• **Task to complete**
Reproduce each line, exactly, from the one containing "pink jar: 0 -> 1" through the end of the material. Exclude pictures.

• **Supplied data**

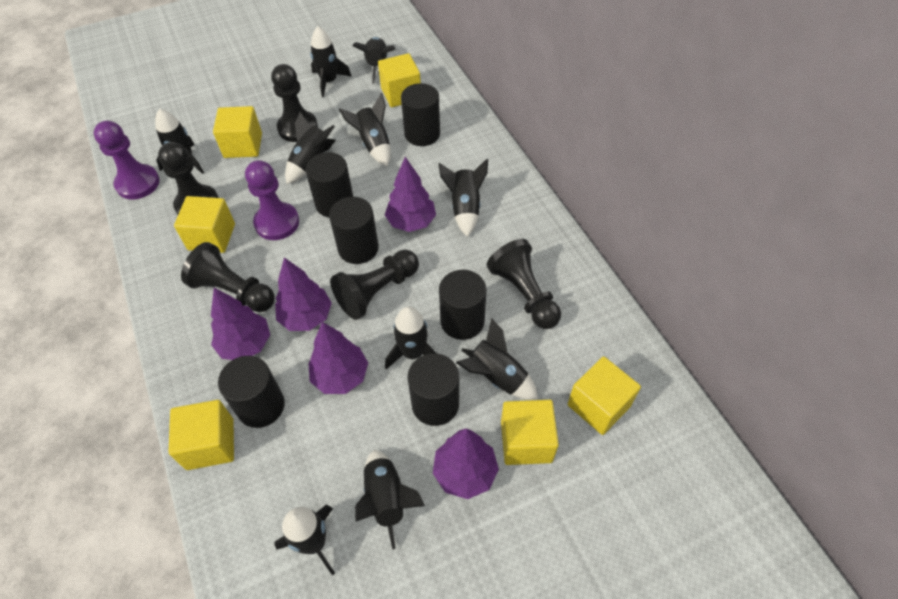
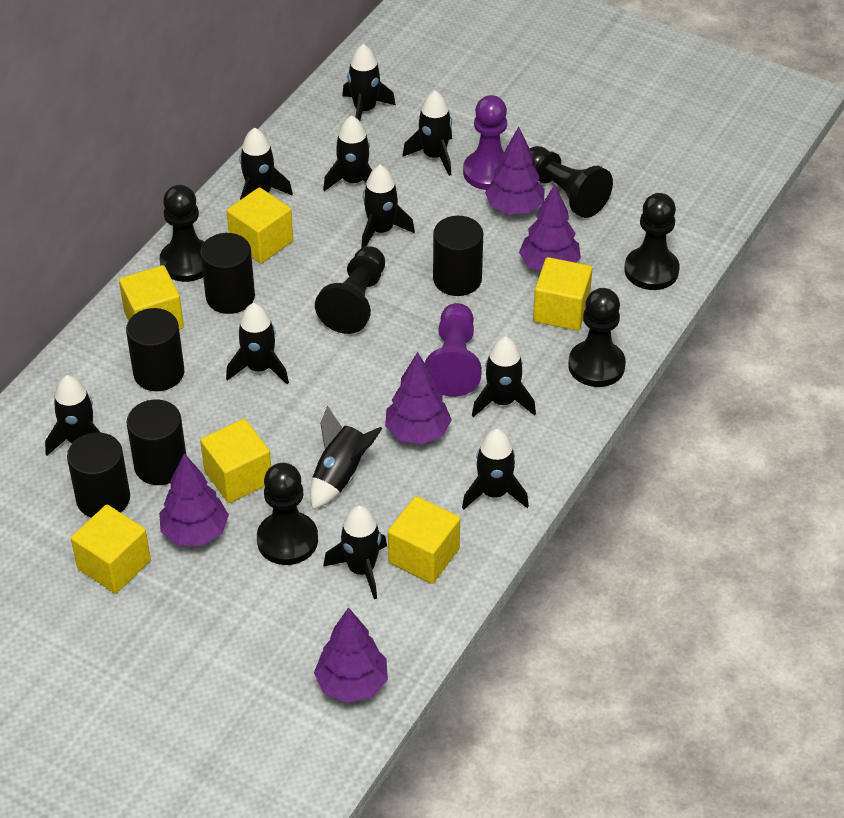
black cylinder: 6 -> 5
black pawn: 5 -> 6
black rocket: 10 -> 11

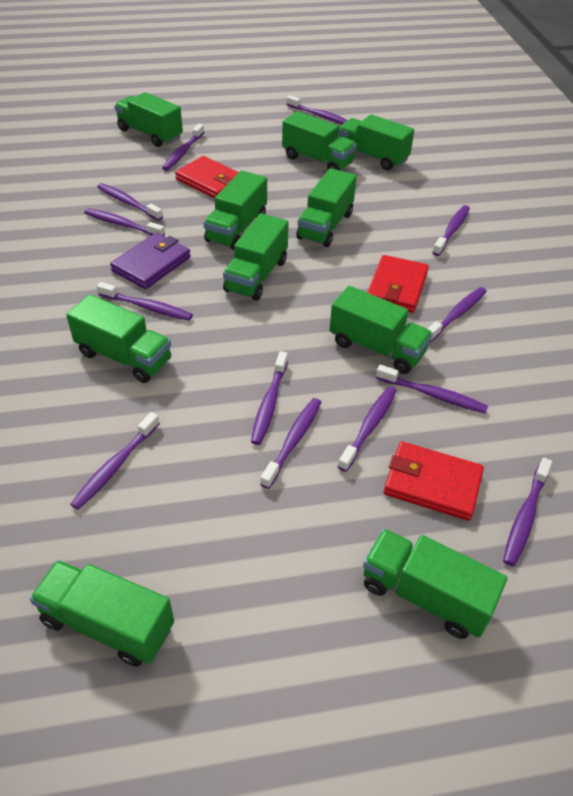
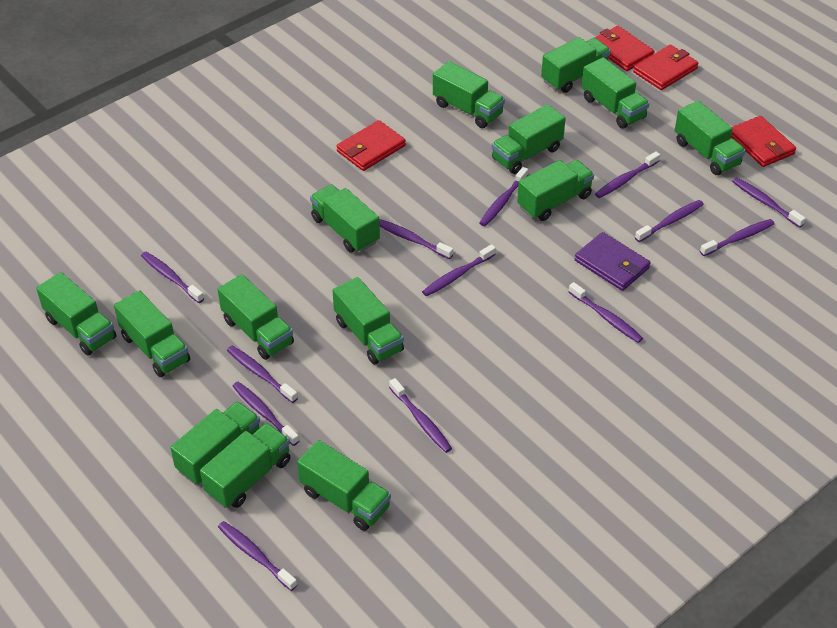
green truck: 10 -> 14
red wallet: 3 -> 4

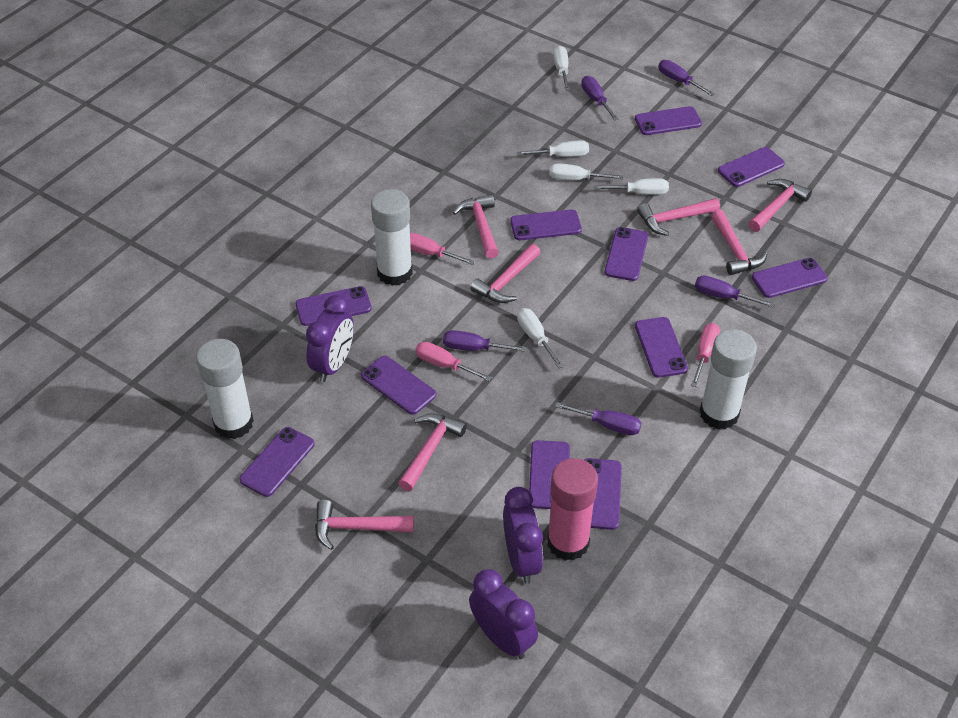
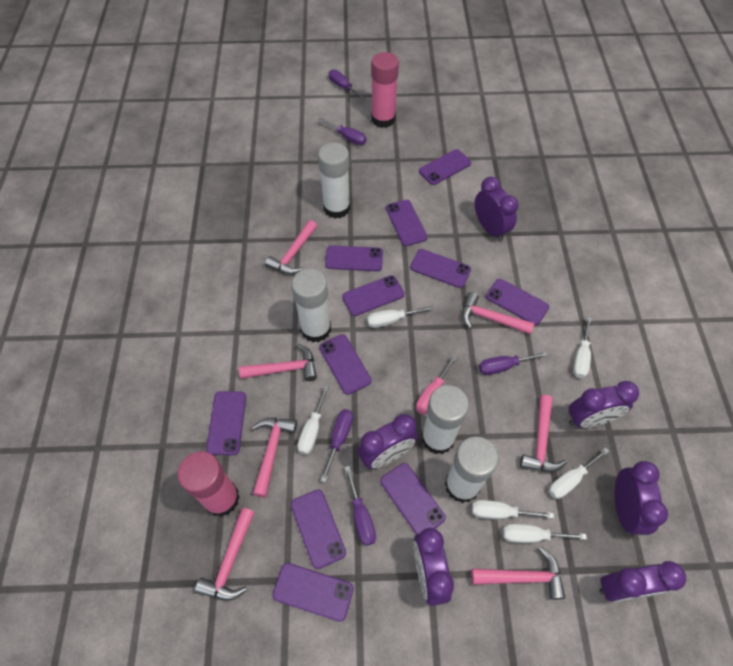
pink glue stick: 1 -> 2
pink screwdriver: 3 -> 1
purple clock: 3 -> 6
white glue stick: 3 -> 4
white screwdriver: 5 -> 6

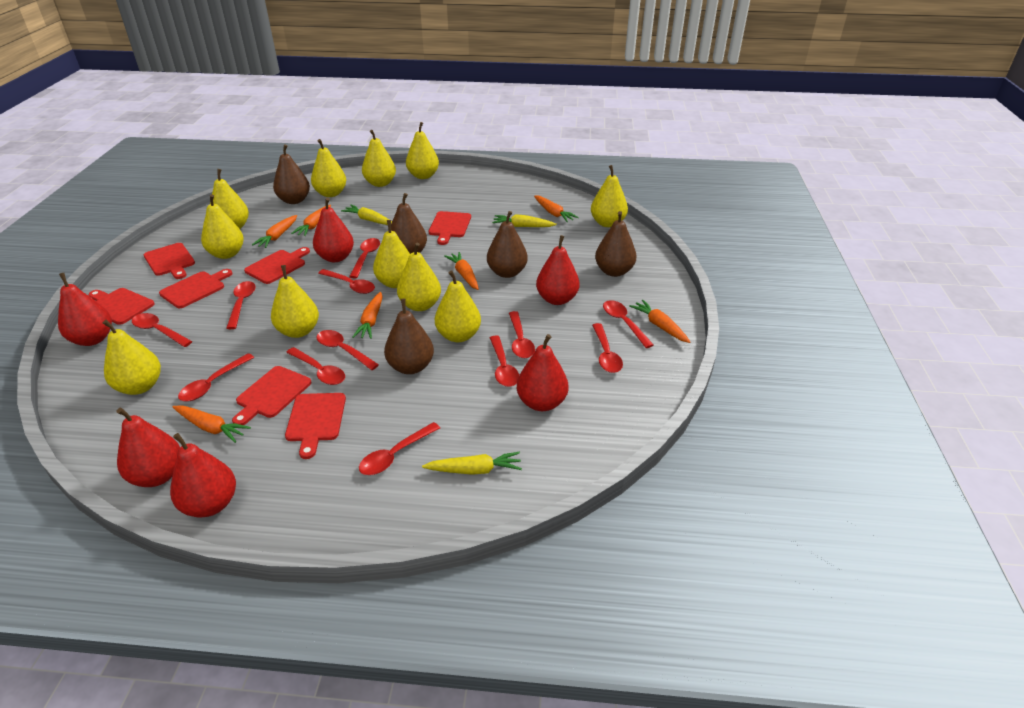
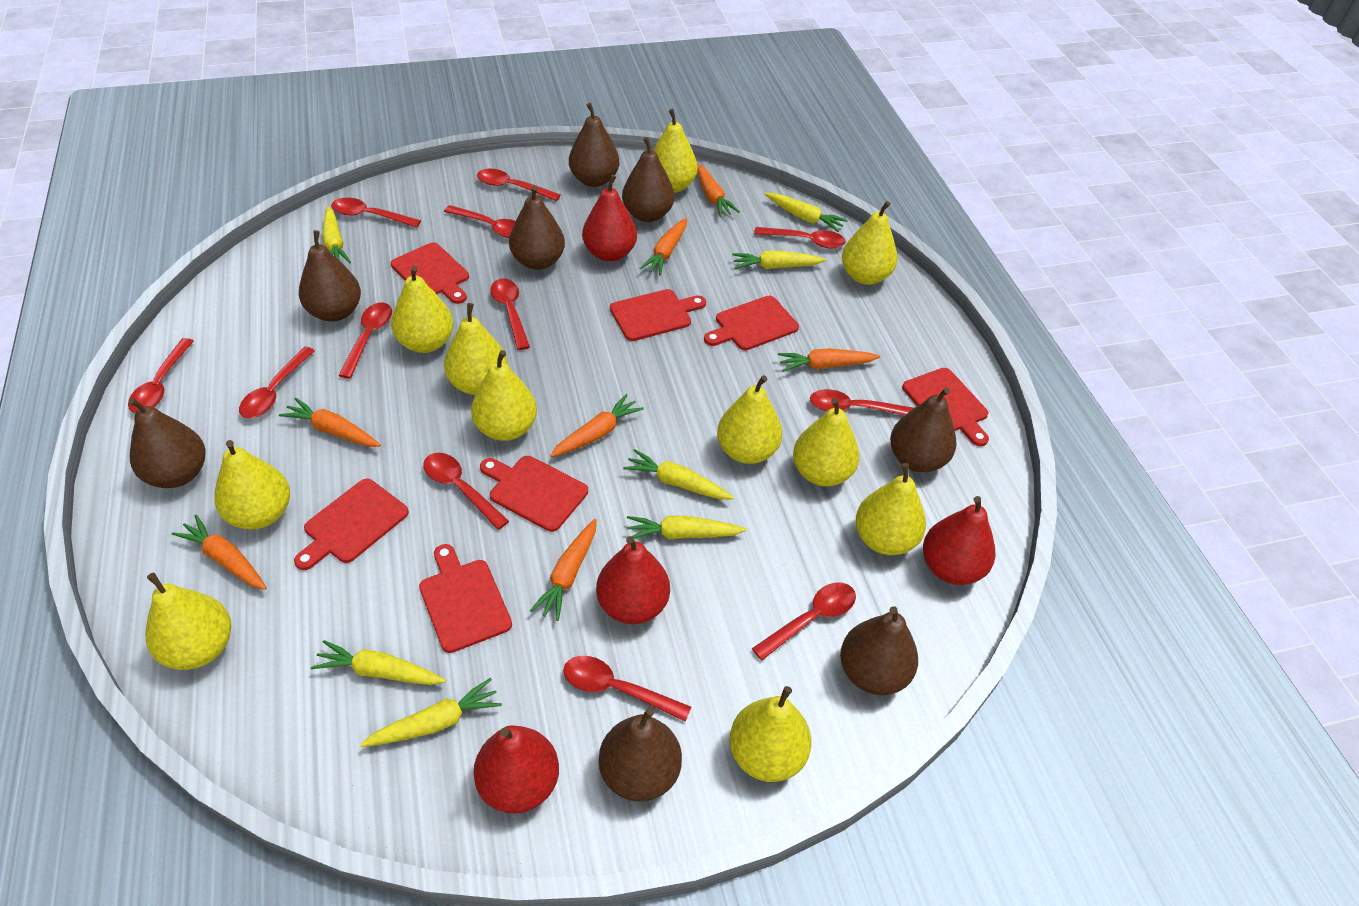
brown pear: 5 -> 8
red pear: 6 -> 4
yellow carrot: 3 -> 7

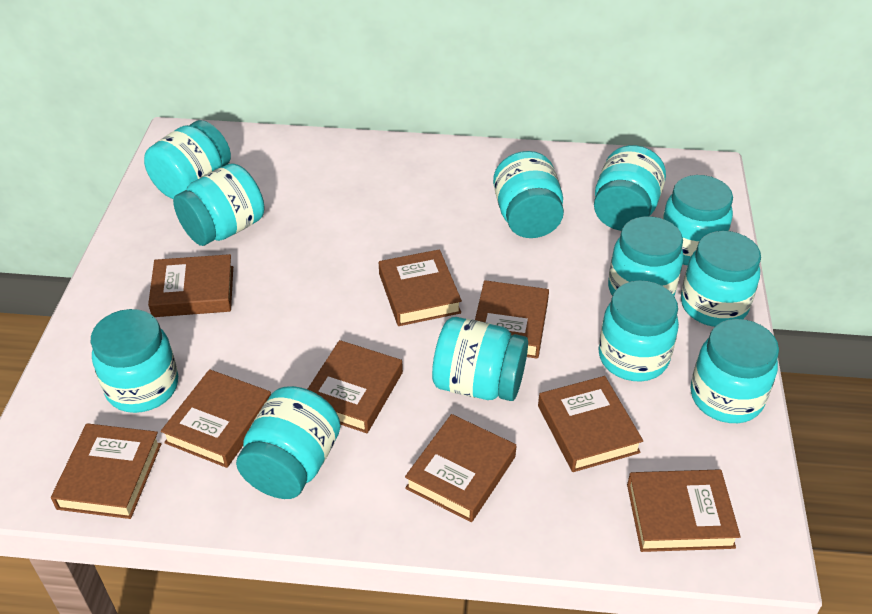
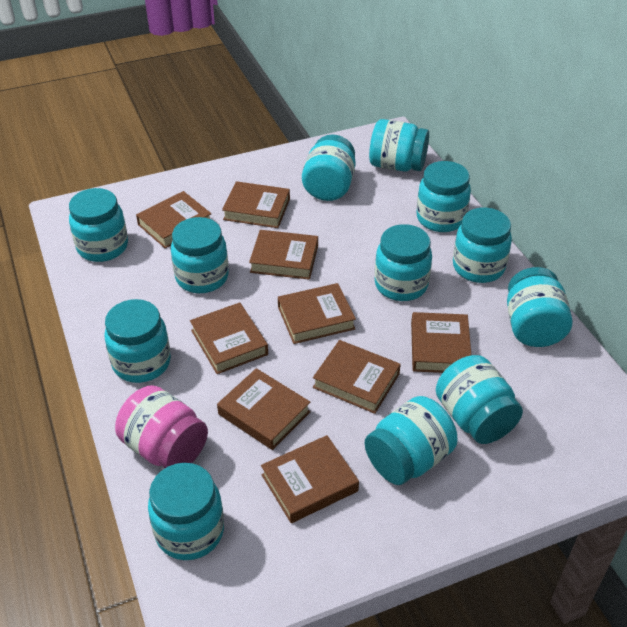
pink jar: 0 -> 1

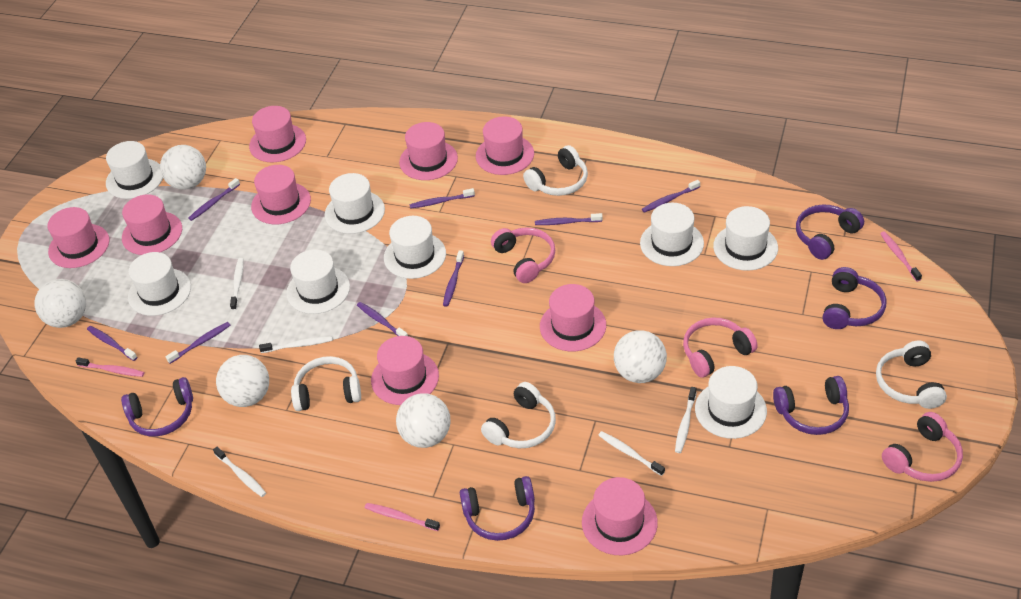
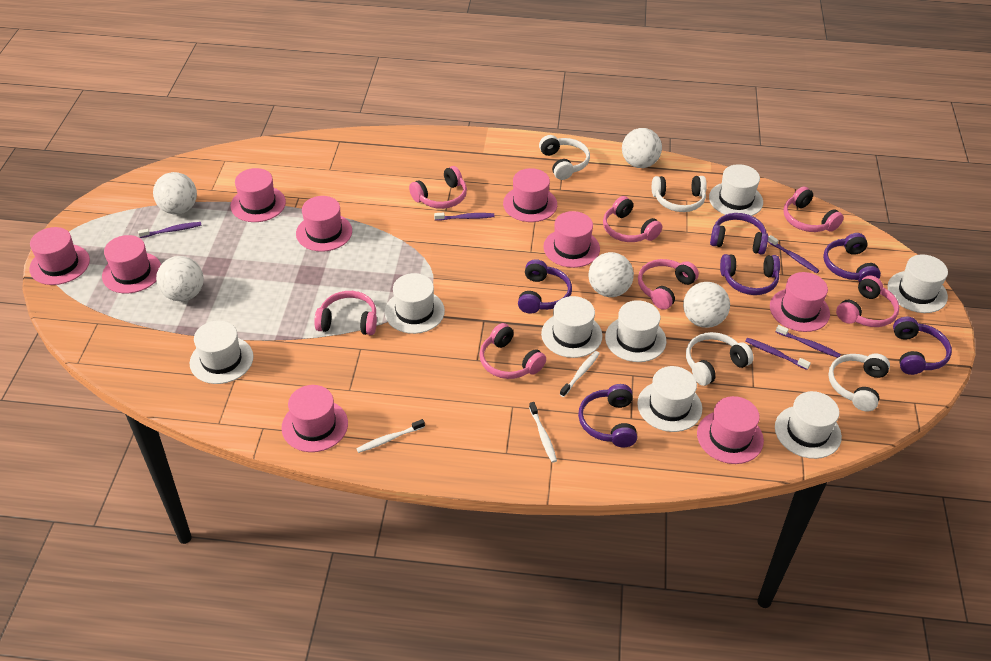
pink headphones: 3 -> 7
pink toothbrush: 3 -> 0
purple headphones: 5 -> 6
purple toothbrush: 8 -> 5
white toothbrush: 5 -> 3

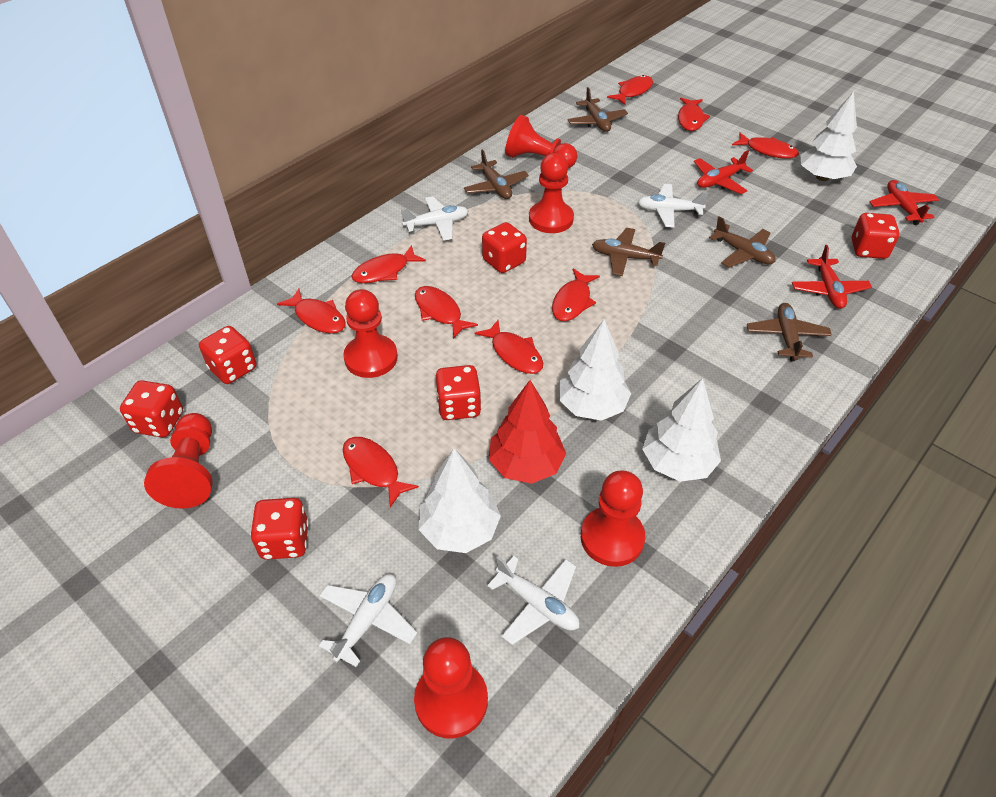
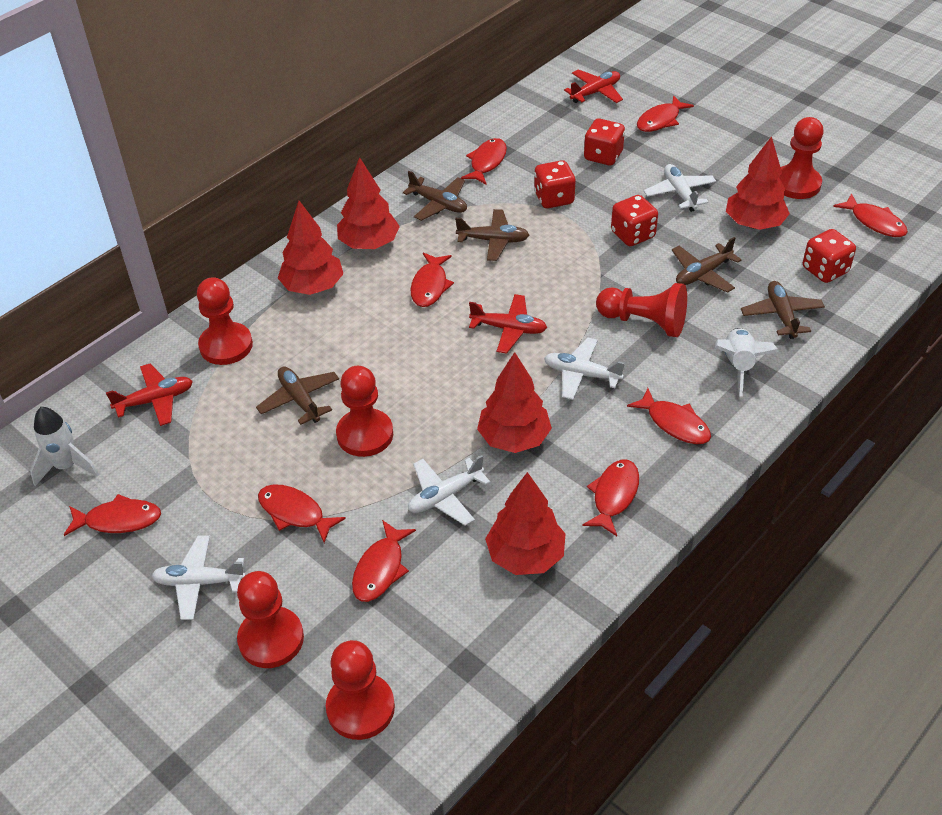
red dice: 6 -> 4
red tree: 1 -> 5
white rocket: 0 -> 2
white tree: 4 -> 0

• **Result below**
pink jar: 0 -> 1

pink headphones: 3 -> 7
pink toothbrush: 3 -> 0
purple headphones: 5 -> 6
purple toothbrush: 8 -> 5
white toothbrush: 5 -> 3

red dice: 6 -> 4
red tree: 1 -> 5
white rocket: 0 -> 2
white tree: 4 -> 0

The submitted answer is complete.